→ **DATA FOR THIS EXERCISE**:
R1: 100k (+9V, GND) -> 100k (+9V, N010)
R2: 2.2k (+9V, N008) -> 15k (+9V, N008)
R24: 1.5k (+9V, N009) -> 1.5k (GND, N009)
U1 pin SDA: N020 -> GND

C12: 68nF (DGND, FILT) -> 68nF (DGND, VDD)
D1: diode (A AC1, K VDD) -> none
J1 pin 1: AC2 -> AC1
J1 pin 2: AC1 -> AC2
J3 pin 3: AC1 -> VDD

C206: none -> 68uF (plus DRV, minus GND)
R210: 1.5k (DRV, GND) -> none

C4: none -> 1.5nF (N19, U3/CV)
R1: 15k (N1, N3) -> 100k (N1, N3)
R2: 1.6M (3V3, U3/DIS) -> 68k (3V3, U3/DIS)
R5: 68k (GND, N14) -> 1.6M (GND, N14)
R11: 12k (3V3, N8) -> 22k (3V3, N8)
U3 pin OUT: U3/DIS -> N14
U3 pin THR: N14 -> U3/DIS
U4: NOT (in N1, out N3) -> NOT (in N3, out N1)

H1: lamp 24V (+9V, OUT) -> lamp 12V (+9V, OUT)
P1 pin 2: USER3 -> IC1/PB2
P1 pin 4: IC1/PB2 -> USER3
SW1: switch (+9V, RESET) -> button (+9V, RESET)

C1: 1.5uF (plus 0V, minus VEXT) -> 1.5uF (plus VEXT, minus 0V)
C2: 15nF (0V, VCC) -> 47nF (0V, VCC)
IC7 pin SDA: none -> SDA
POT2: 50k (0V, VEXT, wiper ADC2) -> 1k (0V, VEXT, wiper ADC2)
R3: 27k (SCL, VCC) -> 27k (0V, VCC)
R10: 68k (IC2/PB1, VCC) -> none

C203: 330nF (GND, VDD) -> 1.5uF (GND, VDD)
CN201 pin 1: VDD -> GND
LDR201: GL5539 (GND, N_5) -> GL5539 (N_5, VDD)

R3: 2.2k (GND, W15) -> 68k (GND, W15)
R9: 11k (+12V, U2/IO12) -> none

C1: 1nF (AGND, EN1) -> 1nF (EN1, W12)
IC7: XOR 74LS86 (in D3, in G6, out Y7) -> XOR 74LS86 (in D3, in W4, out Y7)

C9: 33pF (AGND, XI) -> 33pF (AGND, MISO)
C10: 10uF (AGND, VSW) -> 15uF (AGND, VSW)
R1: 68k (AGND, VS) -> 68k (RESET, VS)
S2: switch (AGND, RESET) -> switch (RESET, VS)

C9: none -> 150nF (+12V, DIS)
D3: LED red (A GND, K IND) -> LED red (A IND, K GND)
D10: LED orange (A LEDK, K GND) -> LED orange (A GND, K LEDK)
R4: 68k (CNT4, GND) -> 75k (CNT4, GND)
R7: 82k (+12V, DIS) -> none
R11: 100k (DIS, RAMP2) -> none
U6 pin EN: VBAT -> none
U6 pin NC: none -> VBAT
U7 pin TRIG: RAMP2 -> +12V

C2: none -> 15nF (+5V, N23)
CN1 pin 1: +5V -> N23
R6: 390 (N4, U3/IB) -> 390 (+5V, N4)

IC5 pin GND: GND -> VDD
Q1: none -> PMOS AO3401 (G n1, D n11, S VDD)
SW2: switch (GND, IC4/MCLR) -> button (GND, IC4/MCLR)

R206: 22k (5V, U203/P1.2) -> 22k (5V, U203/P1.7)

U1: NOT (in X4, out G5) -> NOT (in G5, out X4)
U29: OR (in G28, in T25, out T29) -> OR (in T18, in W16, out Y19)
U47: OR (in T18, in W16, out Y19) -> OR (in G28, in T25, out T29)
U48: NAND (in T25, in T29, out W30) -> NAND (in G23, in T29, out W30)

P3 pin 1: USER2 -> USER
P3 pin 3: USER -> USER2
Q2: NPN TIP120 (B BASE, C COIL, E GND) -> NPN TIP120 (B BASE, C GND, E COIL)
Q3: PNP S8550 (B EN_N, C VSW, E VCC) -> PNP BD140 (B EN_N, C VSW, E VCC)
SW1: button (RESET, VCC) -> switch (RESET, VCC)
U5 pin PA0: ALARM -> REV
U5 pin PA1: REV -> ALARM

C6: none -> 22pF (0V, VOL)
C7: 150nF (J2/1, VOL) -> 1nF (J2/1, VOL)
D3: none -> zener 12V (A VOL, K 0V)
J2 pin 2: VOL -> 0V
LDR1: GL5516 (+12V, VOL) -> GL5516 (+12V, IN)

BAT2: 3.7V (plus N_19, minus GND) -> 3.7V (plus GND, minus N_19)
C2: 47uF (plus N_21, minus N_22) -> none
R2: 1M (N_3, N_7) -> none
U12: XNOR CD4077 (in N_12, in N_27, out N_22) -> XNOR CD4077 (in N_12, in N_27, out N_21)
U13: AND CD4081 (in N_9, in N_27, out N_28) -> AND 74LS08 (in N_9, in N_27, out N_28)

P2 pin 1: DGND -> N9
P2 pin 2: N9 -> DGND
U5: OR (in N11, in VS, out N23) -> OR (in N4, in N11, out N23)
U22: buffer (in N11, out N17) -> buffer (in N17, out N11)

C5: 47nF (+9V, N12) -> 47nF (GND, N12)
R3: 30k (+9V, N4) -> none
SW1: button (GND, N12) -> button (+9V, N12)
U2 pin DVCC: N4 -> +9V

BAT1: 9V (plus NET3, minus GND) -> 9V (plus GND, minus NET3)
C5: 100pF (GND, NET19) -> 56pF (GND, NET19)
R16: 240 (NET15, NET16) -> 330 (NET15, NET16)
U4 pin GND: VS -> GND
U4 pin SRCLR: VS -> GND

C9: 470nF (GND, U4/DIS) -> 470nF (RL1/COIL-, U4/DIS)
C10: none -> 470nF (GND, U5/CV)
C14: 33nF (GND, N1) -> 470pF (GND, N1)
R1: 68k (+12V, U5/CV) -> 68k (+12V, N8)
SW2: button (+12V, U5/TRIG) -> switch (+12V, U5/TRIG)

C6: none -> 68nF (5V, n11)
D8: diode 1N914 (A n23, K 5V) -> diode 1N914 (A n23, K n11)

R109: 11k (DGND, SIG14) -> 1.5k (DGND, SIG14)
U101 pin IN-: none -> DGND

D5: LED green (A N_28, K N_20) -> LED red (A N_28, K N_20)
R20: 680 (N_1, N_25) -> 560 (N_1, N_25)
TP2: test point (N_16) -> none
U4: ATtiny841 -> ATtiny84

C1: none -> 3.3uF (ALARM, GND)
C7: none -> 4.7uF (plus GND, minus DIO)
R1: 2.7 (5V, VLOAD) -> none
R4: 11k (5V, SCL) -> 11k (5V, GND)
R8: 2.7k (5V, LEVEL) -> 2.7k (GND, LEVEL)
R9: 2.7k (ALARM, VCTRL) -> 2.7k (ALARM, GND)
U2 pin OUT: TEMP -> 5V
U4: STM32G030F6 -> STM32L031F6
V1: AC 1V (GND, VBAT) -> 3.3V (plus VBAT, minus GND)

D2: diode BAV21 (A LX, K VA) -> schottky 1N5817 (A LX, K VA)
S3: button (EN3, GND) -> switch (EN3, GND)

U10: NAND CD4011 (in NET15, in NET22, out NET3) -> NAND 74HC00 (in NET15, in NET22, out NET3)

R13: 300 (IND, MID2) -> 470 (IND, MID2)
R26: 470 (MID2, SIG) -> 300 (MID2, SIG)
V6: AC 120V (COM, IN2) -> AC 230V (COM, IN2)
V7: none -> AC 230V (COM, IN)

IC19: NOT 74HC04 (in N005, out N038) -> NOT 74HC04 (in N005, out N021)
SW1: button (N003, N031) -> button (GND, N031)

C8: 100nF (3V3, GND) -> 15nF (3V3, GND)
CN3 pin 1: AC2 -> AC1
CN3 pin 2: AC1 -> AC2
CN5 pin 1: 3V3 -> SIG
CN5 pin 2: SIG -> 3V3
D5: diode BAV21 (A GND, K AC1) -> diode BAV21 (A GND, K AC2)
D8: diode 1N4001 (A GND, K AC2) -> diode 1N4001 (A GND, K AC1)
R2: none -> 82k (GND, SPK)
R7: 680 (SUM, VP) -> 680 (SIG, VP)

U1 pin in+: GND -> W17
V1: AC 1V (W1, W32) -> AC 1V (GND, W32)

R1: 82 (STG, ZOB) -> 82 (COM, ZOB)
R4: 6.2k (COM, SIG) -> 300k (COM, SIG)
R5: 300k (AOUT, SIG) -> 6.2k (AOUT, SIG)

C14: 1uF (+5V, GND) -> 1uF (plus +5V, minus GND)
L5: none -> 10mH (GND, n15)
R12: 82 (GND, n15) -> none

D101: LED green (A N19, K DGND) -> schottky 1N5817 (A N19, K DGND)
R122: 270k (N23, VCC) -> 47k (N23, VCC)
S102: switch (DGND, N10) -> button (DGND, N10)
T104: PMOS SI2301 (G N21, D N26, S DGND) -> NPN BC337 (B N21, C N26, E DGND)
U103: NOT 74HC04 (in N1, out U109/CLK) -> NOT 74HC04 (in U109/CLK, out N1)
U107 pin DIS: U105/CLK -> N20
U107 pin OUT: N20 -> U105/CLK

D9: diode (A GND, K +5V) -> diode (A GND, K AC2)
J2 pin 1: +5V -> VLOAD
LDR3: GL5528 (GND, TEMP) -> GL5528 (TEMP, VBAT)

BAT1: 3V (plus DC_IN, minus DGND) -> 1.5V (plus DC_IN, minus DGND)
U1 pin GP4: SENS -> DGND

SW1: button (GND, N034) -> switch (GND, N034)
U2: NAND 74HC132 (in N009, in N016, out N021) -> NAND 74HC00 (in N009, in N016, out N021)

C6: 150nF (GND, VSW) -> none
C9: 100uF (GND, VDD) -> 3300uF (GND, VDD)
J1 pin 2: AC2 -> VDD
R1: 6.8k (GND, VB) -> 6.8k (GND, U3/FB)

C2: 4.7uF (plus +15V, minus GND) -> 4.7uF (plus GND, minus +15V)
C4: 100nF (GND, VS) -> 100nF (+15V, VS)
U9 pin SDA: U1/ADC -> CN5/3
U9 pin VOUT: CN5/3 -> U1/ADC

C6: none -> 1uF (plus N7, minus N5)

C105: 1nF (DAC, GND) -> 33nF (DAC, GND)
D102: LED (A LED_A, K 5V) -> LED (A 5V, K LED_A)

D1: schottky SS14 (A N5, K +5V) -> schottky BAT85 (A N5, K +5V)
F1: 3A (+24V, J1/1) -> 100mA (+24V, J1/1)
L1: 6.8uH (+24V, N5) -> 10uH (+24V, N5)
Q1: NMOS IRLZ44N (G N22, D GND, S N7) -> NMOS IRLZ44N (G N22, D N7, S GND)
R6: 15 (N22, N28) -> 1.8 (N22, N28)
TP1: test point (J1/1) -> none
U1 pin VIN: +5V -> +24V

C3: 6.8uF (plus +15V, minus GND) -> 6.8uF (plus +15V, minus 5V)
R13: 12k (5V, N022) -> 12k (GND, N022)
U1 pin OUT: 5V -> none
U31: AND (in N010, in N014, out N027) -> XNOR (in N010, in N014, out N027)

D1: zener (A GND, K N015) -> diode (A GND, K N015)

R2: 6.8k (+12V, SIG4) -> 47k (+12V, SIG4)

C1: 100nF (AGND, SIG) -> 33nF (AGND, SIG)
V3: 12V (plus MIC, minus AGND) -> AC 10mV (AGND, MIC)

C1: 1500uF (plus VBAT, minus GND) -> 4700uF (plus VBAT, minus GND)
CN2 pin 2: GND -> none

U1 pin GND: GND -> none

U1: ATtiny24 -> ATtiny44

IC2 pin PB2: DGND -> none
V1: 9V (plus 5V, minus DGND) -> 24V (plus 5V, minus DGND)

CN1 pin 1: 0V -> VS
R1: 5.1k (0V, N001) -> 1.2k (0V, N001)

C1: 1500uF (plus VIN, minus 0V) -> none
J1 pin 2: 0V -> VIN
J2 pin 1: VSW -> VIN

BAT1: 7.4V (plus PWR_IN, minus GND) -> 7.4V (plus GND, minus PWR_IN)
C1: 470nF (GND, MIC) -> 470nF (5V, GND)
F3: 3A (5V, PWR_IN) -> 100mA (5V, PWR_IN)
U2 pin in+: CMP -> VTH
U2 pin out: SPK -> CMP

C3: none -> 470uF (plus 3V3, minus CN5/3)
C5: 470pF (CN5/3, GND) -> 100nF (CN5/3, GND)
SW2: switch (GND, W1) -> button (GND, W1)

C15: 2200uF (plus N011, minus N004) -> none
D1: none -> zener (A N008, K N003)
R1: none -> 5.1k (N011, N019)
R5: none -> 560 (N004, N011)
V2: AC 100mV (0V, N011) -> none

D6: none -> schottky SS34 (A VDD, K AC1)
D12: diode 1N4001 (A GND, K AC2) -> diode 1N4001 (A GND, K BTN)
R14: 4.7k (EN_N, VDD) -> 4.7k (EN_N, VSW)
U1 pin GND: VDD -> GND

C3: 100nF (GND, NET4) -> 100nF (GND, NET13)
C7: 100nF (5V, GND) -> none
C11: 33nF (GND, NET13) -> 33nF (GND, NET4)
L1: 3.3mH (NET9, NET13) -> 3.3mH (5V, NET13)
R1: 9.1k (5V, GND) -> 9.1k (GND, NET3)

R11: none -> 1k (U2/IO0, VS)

→ **EXERCISE OBJECTIVE**: Scan the records above for the string "green", then copy each line where it turns up.

→ **EXERCISE ANSWER**:
D5: LED green (A N_28, K N_20) -> LED red (A N_28, K N_20)
D101: LED green (A N19, K DGND) -> schottky 1N5817 (A N19, K DGND)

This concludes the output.